Write out the lines below word for word, starting with the first one and ending with the line that contains "What do you see at coordinates (473, 650)", including that line.
───── Dataset ─────
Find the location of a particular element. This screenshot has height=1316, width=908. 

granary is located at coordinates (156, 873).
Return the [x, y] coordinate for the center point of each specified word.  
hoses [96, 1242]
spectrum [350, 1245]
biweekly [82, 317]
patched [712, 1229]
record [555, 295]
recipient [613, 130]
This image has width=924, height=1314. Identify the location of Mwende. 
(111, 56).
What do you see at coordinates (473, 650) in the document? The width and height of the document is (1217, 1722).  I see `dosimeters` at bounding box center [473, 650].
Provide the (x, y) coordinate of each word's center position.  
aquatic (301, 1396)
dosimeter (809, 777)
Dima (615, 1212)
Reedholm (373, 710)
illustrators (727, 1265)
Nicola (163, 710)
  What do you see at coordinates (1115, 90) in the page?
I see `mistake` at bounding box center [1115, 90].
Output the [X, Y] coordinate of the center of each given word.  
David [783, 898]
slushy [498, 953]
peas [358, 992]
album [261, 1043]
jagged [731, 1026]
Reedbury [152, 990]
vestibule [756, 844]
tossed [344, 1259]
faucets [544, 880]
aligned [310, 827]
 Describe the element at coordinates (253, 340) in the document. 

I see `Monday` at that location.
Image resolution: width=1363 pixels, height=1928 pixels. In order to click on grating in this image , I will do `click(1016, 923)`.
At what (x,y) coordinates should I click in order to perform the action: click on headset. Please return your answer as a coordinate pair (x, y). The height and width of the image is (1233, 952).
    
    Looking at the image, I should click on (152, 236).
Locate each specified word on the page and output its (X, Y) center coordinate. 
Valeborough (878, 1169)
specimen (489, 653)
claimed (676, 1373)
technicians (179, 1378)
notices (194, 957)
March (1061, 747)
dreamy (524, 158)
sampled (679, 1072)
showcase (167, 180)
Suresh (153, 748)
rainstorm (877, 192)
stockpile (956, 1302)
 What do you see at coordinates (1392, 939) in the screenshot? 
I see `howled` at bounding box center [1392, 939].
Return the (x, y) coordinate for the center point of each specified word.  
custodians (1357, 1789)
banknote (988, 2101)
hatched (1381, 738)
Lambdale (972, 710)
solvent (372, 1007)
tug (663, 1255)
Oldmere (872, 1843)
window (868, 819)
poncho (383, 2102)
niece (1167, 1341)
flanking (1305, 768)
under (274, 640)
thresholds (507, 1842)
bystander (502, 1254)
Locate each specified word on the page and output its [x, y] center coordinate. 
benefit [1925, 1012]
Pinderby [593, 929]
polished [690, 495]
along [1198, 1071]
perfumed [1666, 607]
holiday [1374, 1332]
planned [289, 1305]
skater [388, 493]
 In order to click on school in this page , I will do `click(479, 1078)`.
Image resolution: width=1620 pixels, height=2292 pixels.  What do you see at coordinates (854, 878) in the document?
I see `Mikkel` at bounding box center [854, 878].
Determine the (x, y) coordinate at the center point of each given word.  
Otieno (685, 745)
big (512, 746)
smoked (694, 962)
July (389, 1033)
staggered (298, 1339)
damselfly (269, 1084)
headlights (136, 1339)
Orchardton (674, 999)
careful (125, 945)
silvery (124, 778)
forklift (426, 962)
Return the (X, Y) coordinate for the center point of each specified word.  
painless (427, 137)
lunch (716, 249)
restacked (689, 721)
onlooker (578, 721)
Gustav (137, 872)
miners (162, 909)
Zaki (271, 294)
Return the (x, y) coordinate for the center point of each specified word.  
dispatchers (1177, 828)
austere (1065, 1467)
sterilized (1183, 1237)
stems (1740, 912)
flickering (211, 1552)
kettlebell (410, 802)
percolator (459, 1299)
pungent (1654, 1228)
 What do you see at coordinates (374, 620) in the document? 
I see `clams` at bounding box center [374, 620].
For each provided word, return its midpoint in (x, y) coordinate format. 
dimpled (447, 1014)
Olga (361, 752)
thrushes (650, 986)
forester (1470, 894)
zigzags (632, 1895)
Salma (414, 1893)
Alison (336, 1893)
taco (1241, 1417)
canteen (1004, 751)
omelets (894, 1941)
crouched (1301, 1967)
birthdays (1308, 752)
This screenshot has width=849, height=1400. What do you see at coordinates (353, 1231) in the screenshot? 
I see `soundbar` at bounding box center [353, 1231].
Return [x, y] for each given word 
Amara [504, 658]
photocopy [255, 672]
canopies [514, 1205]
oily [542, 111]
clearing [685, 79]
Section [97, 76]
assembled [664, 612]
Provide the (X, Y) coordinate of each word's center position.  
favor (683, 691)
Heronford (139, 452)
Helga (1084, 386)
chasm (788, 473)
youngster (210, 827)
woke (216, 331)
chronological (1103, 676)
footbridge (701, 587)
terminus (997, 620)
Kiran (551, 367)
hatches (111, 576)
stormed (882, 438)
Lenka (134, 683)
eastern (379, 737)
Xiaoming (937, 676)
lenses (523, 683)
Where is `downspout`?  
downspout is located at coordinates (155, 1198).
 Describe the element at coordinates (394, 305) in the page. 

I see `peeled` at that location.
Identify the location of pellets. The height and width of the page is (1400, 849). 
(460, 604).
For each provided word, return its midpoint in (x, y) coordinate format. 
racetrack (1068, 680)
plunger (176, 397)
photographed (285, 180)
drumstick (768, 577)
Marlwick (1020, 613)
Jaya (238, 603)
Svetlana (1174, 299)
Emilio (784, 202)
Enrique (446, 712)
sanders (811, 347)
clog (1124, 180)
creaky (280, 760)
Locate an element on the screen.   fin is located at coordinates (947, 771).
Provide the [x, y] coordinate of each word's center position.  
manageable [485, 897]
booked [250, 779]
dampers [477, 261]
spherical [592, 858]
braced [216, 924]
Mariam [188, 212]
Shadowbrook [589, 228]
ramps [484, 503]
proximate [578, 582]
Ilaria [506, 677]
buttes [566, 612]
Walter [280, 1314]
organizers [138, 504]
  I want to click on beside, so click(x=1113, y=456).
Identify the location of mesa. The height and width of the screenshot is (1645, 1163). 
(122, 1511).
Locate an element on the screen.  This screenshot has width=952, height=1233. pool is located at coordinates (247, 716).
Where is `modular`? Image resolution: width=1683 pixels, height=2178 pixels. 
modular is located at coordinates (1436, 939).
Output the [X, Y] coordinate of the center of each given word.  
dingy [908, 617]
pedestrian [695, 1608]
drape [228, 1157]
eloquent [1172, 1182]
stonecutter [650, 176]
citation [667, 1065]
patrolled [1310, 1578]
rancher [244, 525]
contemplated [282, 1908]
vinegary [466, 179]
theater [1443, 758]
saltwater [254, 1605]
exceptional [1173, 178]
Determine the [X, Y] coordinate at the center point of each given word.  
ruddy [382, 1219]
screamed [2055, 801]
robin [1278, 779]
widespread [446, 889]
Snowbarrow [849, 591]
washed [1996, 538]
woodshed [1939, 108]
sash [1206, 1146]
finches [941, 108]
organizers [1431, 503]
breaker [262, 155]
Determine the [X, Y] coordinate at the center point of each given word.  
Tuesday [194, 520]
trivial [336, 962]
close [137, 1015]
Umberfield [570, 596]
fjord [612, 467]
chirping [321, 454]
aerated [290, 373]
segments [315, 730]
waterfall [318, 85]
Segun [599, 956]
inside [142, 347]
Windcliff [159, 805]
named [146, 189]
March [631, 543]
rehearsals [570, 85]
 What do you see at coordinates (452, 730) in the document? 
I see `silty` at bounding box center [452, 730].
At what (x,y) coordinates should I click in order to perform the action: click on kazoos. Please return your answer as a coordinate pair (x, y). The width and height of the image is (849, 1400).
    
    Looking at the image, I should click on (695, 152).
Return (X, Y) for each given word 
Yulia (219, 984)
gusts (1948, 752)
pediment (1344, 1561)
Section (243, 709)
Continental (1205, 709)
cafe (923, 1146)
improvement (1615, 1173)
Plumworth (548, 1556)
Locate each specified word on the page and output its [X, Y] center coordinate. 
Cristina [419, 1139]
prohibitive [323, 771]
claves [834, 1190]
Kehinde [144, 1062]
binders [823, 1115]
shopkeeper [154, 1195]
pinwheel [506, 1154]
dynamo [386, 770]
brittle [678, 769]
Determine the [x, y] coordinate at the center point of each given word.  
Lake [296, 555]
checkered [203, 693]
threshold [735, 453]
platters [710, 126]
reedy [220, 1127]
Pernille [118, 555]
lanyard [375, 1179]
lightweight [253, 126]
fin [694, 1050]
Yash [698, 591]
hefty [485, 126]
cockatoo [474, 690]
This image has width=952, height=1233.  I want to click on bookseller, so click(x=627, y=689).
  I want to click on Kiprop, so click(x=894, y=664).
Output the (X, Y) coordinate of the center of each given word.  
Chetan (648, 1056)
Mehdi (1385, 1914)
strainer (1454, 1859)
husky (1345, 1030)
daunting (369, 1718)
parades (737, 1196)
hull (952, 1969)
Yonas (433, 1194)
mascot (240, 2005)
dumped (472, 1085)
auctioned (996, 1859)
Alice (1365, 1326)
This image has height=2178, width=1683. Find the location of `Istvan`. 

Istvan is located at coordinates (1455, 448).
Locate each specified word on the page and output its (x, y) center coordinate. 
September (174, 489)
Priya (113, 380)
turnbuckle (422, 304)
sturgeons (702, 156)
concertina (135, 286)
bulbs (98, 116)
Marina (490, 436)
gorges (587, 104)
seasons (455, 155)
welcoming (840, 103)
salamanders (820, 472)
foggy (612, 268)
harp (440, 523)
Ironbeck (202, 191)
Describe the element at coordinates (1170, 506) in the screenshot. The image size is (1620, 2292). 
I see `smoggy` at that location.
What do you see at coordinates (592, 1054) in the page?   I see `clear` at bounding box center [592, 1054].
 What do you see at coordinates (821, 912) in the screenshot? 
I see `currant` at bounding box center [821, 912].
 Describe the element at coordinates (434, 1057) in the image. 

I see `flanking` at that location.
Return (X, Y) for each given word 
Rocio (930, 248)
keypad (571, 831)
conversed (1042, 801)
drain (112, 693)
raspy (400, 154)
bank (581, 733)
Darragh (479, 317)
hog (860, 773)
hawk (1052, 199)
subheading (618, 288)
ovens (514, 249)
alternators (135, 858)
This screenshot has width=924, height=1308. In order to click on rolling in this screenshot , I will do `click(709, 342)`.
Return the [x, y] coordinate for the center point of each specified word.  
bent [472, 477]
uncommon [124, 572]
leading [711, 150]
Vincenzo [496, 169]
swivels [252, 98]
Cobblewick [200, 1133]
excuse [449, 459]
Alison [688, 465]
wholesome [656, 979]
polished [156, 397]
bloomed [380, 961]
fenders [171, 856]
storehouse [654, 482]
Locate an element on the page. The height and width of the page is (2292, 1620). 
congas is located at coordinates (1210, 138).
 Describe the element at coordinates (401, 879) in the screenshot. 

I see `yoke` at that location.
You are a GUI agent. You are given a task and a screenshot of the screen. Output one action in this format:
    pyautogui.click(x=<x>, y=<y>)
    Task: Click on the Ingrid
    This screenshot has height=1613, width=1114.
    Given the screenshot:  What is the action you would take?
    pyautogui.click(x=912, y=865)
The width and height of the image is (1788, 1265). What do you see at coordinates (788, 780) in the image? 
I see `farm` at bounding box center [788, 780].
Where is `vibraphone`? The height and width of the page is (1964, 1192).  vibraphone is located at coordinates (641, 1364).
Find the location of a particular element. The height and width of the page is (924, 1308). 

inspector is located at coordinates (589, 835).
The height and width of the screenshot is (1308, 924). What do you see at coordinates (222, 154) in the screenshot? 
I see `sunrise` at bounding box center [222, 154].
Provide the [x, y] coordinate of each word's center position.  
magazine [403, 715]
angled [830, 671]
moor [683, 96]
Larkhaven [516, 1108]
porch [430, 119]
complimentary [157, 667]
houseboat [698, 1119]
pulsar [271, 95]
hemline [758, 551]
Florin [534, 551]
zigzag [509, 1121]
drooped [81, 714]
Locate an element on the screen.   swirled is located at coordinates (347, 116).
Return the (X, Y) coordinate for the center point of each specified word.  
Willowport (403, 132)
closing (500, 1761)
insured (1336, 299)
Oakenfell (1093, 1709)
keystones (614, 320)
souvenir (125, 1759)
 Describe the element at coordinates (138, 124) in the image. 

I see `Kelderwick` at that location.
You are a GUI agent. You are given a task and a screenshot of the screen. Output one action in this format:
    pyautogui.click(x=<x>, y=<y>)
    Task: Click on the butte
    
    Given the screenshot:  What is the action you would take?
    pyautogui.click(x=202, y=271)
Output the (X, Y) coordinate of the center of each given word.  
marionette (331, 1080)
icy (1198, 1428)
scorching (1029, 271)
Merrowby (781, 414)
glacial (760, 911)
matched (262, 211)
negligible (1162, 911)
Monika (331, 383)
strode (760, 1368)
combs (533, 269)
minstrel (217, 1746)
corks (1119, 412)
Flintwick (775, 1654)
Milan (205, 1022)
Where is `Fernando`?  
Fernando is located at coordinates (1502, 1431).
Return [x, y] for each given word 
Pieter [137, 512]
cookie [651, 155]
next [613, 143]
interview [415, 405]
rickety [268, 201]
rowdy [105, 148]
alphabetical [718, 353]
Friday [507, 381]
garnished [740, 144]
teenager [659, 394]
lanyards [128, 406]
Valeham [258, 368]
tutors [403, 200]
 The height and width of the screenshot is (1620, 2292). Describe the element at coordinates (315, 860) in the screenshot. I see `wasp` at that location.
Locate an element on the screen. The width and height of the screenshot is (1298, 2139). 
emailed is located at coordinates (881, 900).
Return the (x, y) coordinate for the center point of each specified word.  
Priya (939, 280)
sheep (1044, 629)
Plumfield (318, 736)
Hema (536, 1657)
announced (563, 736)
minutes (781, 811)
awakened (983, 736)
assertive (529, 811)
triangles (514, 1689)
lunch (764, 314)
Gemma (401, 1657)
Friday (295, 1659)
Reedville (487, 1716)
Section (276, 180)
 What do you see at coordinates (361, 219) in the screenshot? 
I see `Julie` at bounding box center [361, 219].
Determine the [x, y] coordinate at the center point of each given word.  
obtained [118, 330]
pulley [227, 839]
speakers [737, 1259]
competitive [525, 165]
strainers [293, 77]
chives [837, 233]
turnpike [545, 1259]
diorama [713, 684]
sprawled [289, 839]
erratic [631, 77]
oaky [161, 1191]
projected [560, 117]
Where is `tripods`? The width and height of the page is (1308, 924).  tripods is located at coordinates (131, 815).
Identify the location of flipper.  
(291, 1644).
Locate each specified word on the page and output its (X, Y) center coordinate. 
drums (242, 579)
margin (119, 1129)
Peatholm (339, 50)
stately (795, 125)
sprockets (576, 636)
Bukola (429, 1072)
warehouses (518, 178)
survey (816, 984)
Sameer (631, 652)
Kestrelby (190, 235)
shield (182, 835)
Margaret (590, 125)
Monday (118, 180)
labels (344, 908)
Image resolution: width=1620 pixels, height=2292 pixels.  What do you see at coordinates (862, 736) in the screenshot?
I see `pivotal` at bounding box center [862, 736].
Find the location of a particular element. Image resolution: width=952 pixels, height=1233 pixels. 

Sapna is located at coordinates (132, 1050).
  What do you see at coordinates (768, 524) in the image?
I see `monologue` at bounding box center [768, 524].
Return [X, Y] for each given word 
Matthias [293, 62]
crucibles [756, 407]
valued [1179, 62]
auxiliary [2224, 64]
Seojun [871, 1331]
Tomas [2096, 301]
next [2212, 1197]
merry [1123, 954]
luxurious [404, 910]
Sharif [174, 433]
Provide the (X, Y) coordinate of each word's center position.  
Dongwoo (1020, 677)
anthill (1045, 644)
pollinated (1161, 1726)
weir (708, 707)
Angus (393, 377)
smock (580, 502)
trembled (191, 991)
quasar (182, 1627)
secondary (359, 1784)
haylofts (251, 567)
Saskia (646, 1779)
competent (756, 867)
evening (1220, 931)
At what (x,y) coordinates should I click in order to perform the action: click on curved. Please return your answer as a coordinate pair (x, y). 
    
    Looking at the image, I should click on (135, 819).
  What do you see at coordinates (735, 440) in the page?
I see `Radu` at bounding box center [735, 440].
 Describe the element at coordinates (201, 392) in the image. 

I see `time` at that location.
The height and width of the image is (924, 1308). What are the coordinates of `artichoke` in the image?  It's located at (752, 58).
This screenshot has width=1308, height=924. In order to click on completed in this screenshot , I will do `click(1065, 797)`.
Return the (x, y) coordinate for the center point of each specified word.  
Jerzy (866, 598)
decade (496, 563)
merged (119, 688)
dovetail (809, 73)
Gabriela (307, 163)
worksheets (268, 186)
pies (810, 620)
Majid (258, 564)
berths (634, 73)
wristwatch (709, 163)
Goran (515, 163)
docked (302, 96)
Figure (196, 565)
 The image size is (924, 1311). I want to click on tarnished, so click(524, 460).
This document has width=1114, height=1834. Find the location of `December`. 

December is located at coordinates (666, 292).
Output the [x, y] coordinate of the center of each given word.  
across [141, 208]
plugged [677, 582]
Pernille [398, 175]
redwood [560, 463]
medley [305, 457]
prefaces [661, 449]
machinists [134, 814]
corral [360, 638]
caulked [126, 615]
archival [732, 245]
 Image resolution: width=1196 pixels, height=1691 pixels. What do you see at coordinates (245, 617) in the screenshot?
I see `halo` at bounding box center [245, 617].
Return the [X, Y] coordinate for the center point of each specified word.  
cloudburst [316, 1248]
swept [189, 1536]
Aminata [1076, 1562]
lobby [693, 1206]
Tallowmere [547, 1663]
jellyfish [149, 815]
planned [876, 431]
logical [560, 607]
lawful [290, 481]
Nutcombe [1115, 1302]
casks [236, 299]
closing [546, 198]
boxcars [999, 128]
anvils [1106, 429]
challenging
─────
Finished exercise >>
Find the location of a particular element. This screenshot has height=1316, width=908. 

granary is located at coordinates (156, 873).
Return the [x, y] coordinate for the center point of each specified word.  
hoses [96, 1242]
spectrum [350, 1245]
biweekly [82, 317]
patched [712, 1229]
record [555, 295]
recipient [613, 130]
This image has width=924, height=1314. Identify the location of Mwende. 
(111, 56).
What do you see at coordinates (473, 650) in the document? The width and height of the document is (1217, 1722).  I see `dosimeters` at bounding box center [473, 650].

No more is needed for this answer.